## Prompt
In the entries below, spot each line with the word "minus" and copy it.

Stored items:
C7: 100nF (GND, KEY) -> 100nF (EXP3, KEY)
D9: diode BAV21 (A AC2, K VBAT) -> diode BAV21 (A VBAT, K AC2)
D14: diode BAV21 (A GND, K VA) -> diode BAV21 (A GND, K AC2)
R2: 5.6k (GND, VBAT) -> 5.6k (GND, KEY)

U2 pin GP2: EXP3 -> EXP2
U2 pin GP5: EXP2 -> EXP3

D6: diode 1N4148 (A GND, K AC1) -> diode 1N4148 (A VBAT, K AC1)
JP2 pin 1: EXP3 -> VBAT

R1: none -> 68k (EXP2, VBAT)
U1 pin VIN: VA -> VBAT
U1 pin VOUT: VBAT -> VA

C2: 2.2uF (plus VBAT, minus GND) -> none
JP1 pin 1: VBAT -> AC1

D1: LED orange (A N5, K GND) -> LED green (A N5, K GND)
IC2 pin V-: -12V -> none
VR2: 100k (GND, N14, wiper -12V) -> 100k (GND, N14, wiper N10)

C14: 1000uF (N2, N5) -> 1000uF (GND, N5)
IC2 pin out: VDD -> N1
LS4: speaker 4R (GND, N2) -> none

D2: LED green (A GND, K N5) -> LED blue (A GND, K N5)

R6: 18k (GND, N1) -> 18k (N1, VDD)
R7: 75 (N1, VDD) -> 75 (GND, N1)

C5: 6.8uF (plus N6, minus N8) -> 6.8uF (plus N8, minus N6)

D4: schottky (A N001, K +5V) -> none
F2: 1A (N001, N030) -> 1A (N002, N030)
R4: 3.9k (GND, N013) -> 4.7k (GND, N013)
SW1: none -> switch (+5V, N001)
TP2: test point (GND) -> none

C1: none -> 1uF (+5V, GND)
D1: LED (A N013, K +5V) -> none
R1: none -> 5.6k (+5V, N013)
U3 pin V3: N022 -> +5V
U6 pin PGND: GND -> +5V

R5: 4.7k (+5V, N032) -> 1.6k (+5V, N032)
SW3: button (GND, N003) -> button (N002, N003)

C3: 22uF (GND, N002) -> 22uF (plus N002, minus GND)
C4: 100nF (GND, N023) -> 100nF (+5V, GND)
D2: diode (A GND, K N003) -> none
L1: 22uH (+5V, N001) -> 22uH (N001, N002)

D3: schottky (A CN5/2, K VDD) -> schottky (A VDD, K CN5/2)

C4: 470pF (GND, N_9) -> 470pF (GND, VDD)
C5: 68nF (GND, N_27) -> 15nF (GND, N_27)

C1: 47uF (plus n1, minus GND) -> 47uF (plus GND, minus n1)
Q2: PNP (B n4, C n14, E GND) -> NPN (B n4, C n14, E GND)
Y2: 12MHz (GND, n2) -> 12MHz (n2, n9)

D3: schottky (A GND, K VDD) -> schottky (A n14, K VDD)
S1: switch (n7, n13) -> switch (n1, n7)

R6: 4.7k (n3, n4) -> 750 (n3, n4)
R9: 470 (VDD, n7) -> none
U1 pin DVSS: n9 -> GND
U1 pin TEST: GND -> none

## Answer to this problem
C2: 2.2uF (plus VBAT, minus GND) -> none
C5: 6.8uF (plus N6, minus N8) -> 6.8uF (plus N8, minus N6)
C3: 22uF (GND, N002) -> 22uF (plus N002, minus GND)
C1: 47uF (plus n1, minus GND) -> 47uF (plus GND, minus n1)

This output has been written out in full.